> ASSIGNED TASK:
Your reply should reproduce each line below exactly and carry none of the pictures.

[Change detection outputs]

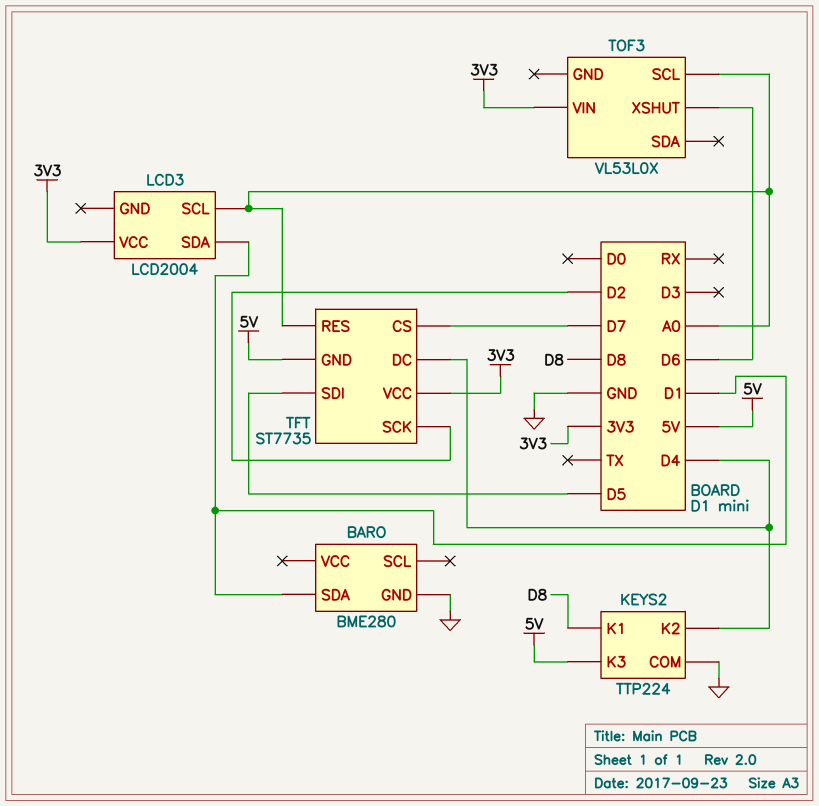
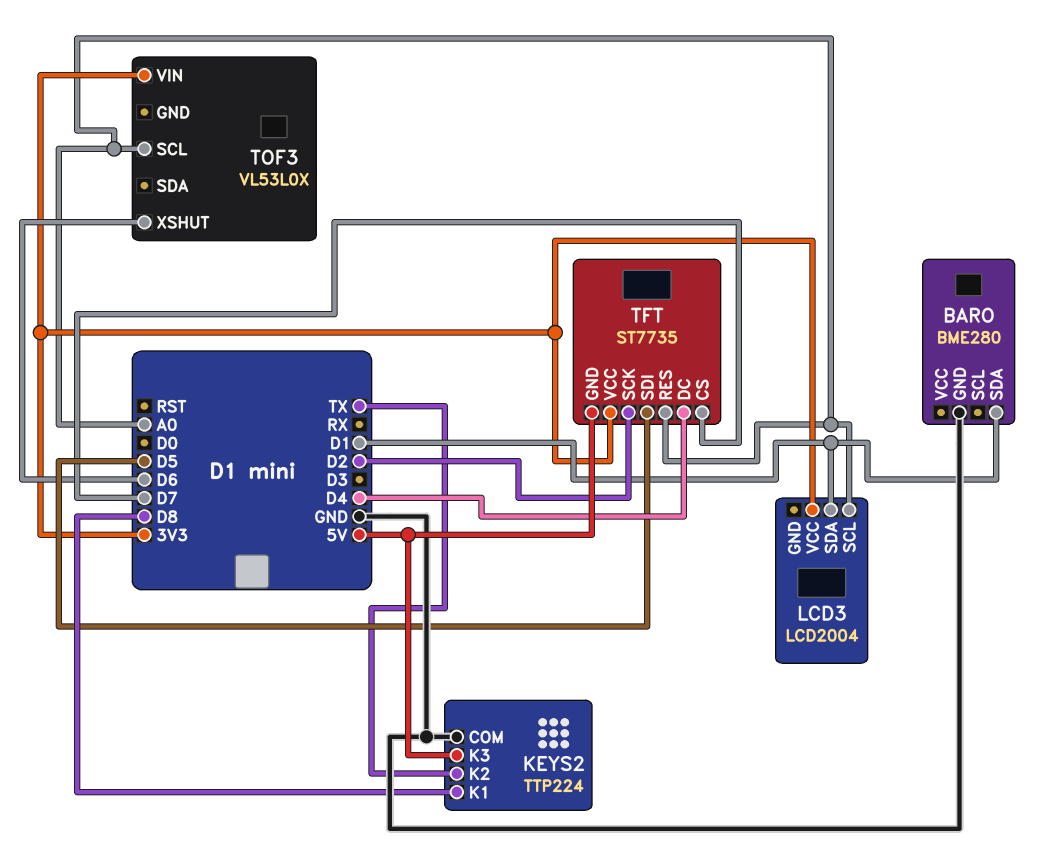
KEYS2 pin K2: D4 -> TX

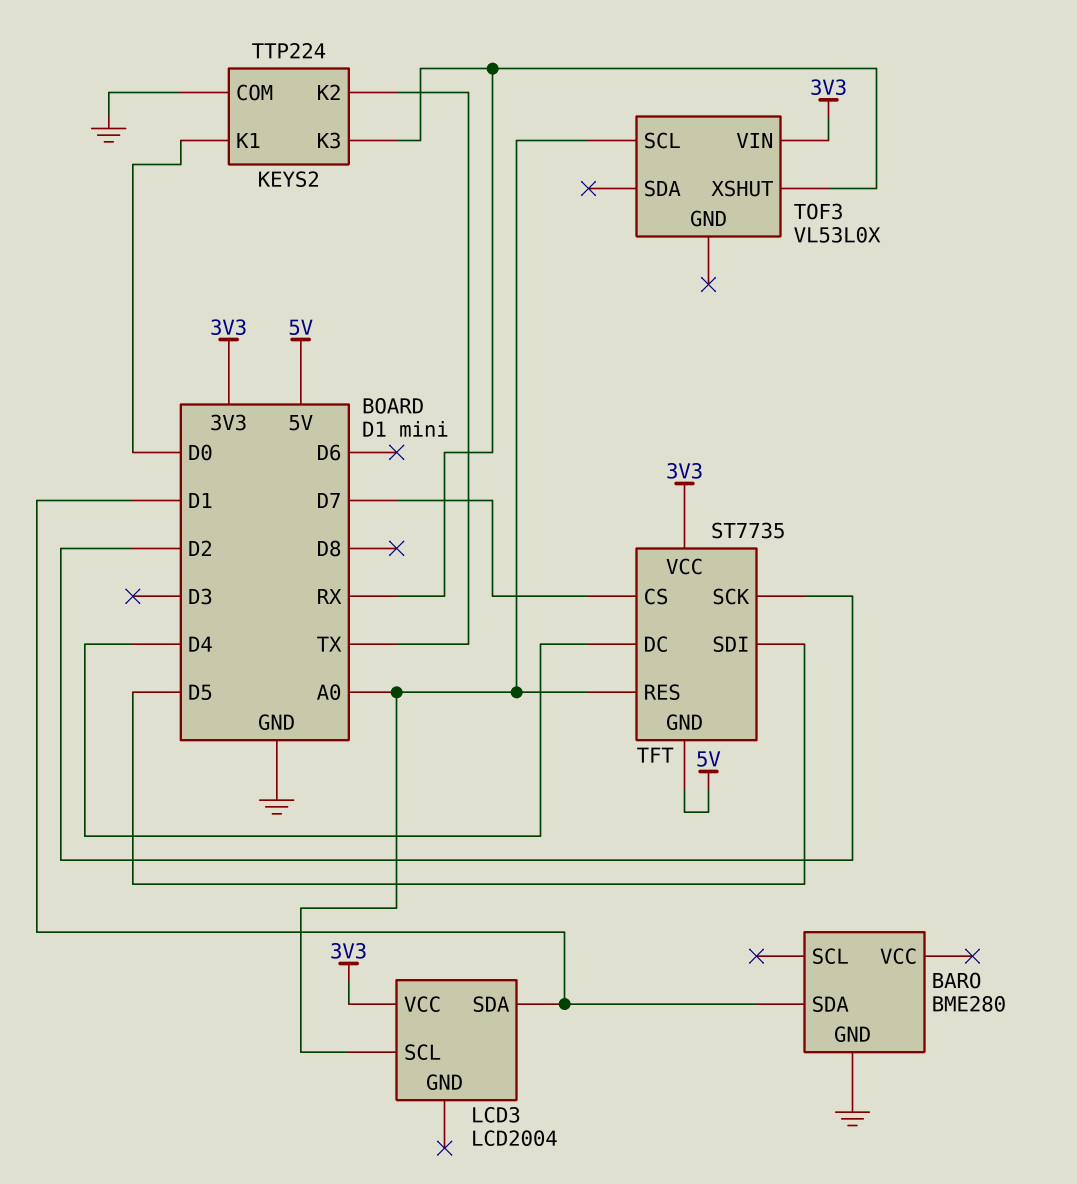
KEYS2 pin K1: D8 -> D0
KEYS2 pin K3: 5V -> RX
TOF3 pin XSHUT: D6 -> RX

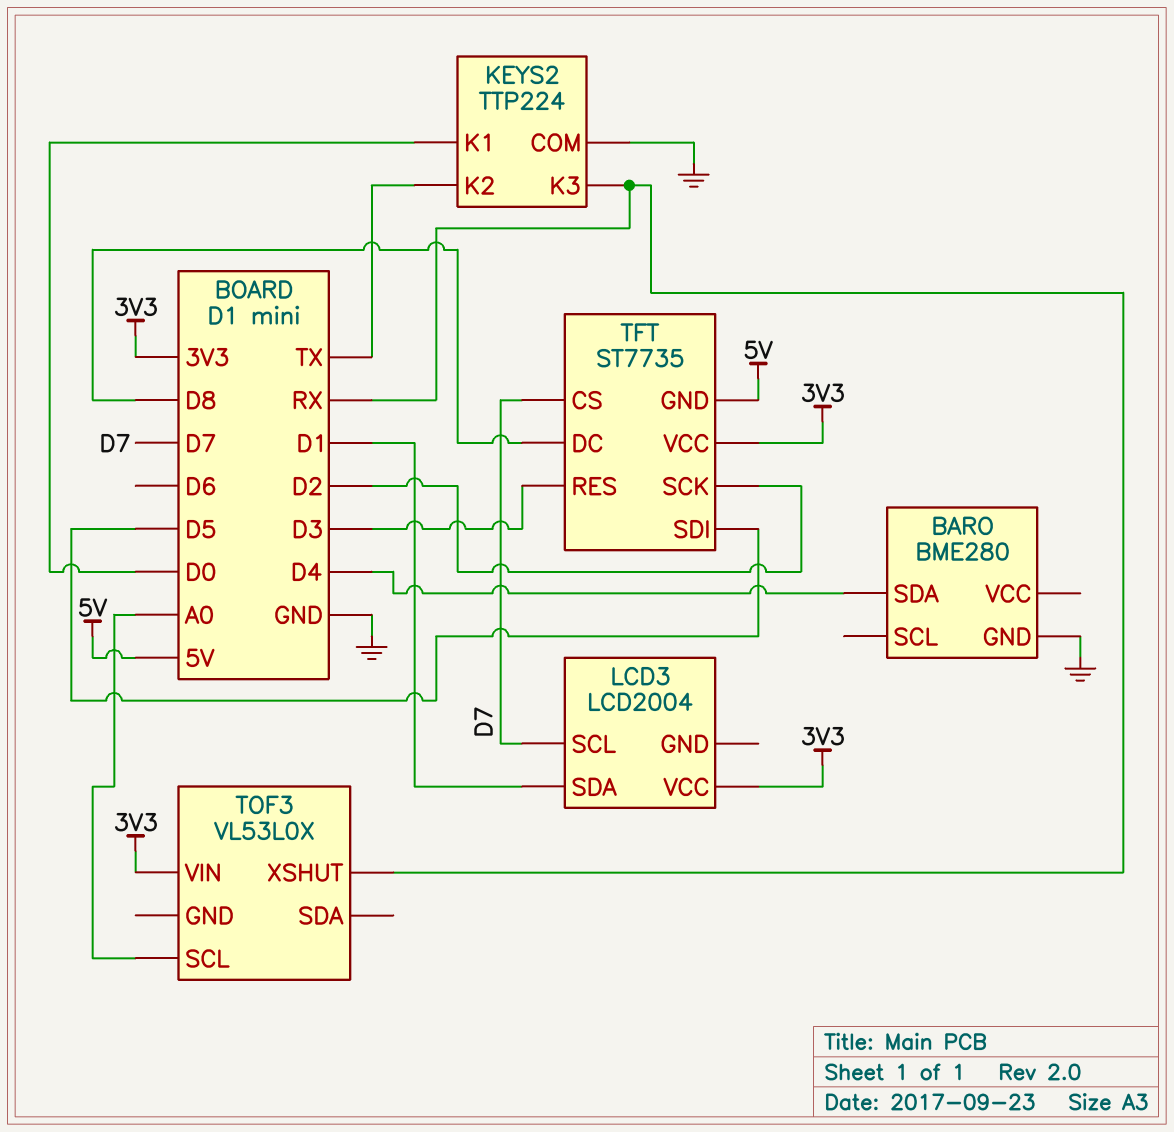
BARO pin SDA: D1 -> D4
LCD3 pin SCL: A0 -> D7
TFT pin DC: D4 -> D8
TFT pin RES: A0 -> D3

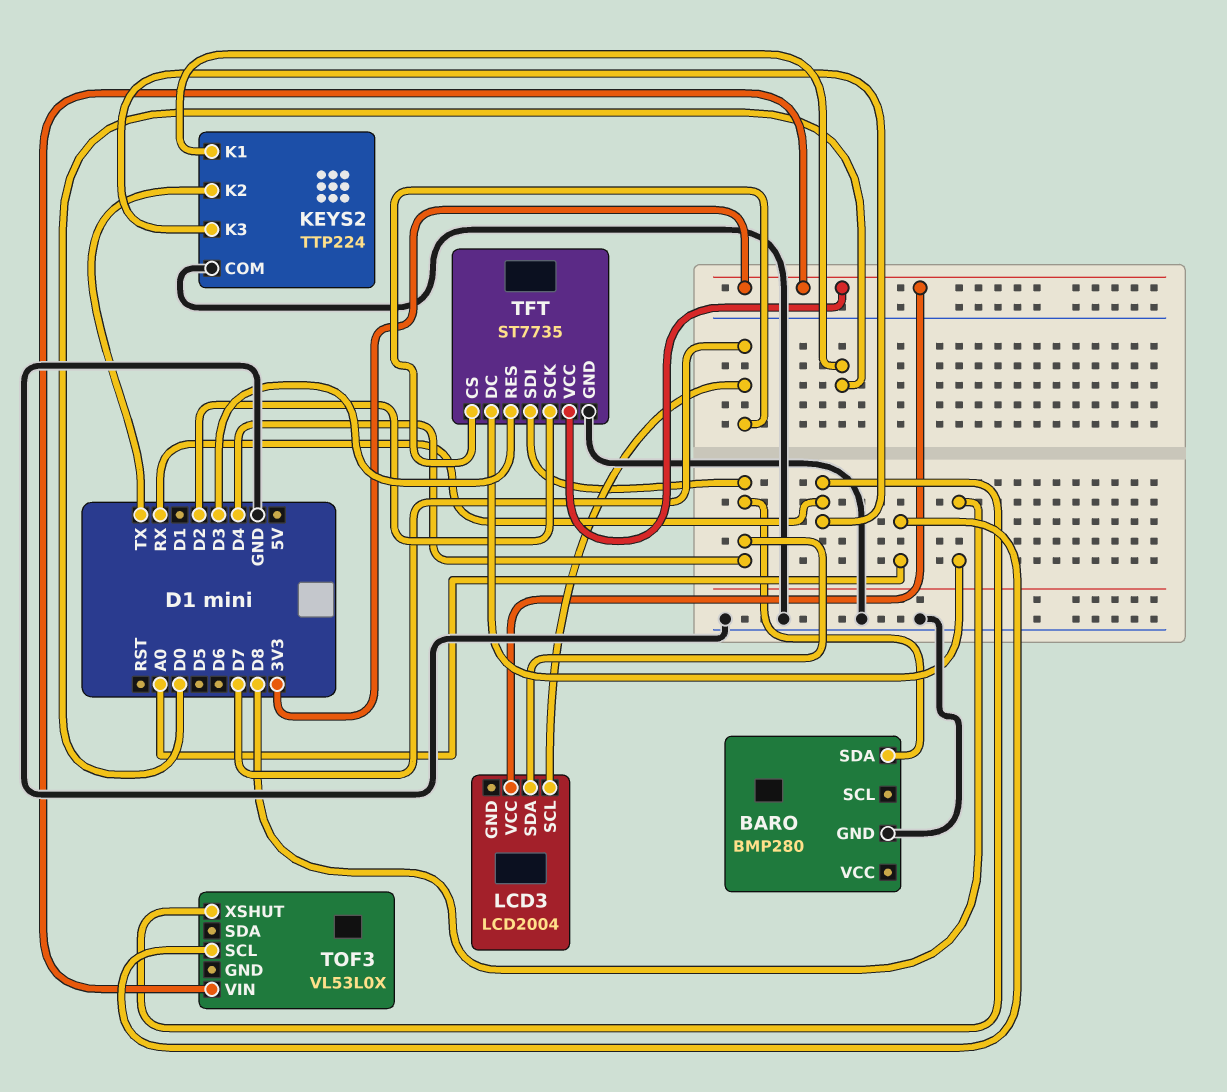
BARO: BME280 -> BMP280
LCD3 pin SDA: D1 -> D4
TFT pin GND: 5V -> GND
TFT pin SDI: D5 -> D4

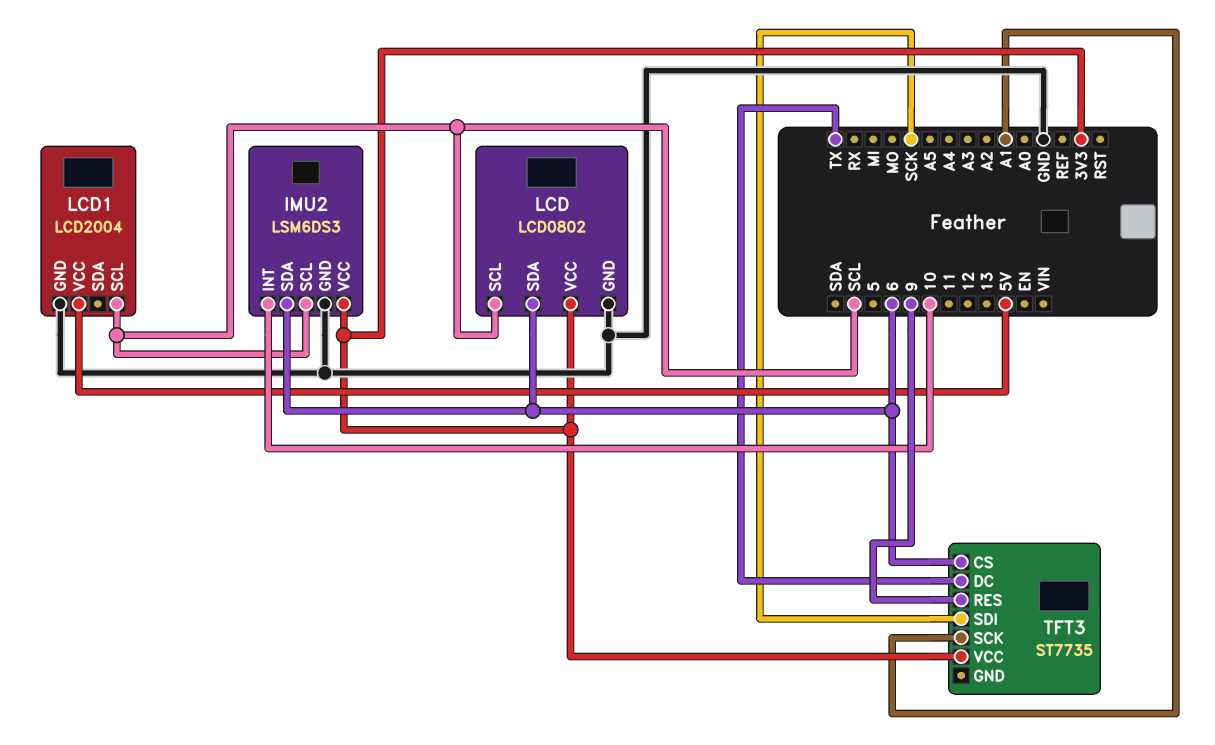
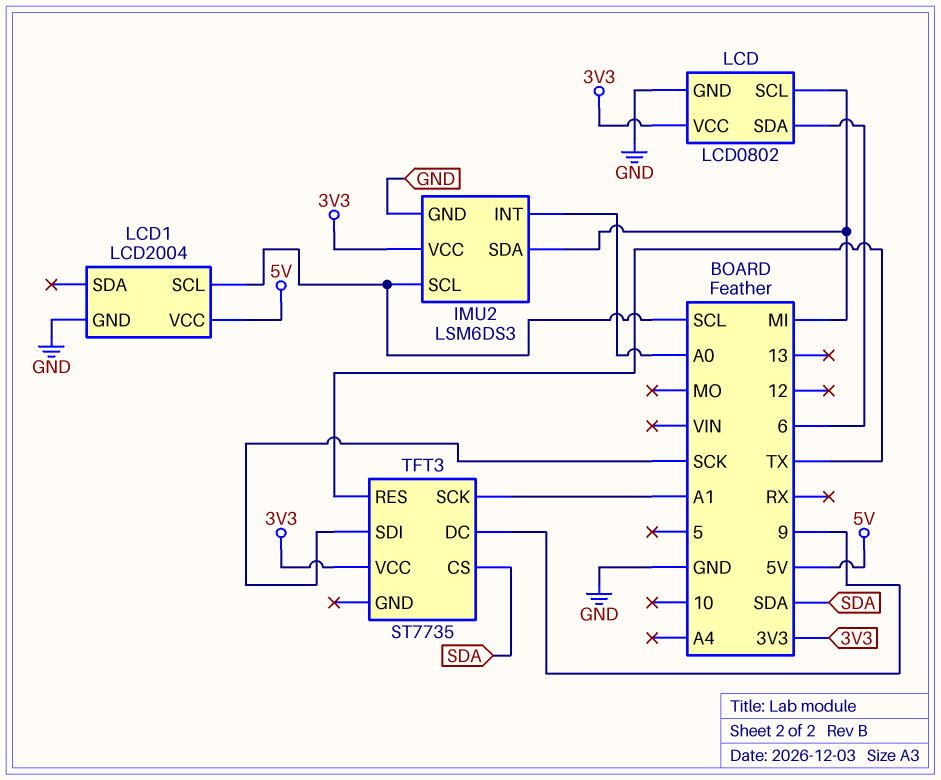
IMU2 pin INT: 10 -> A0
IMU2 pin SDA: 6 -> MI
LCD pin SCL: SCL -> MI
TFT3 pin CS: 6 -> SDA
TFT3 pin DC: TX -> 9
TFT3 pin RES: 9 -> TX

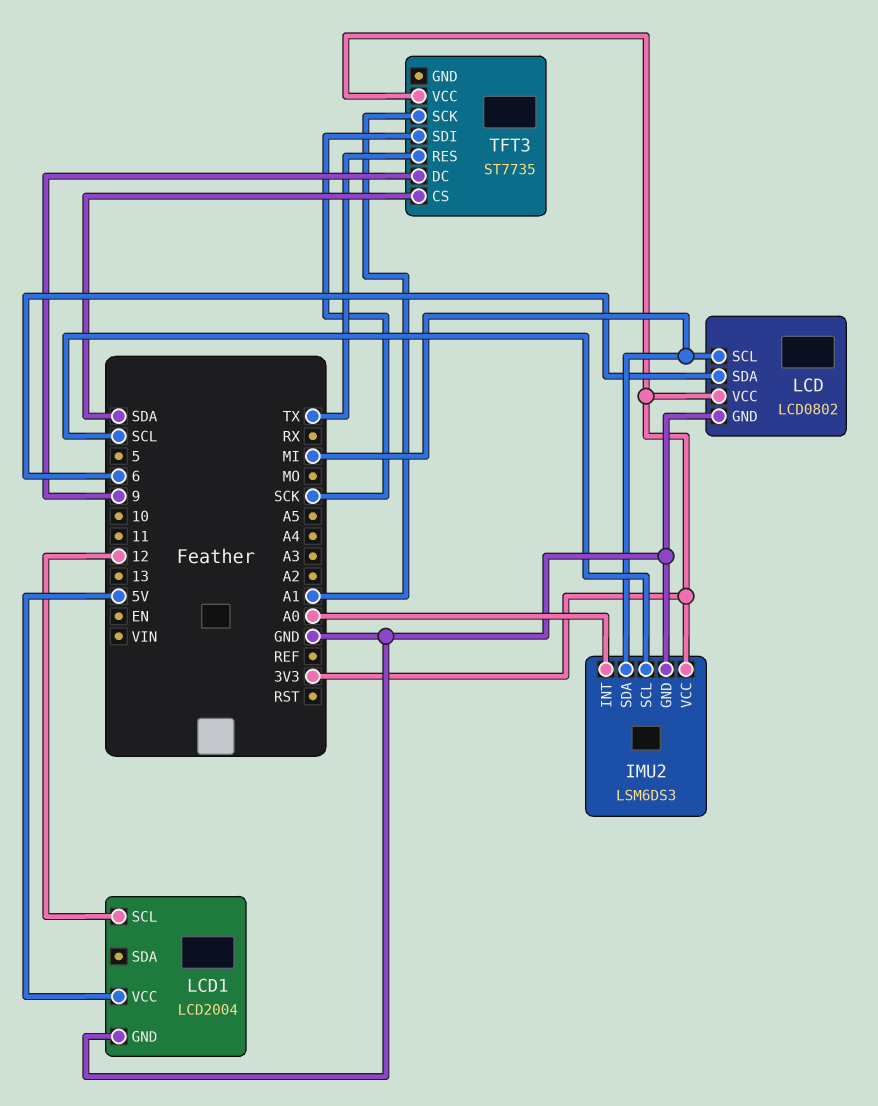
LCD1 pin SCL: SCL -> 12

> WRITTEN RESPONSE:
KEYS2 pin K2: D4 -> TX

KEYS2 pin K1: D8 -> D0
KEYS2 pin K3: 5V -> RX
TOF3 pin XSHUT: D6 -> RX

BARO pin SDA: D1 -> D4
LCD3 pin SCL: A0 -> D7
TFT pin DC: D4 -> D8
TFT pin RES: A0 -> D3

BARO: BME280 -> BMP280
LCD3 pin SDA: D1 -> D4
TFT pin GND: 5V -> GND
TFT pin SDI: D5 -> D4

IMU2 pin INT: 10 -> A0
IMU2 pin SDA: 6 -> MI
LCD pin SCL: SCL -> MI
TFT3 pin CS: 6 -> SDA
TFT3 pin DC: TX -> 9
TFT3 pin RES: 9 -> TX

LCD1 pin SCL: SCL -> 12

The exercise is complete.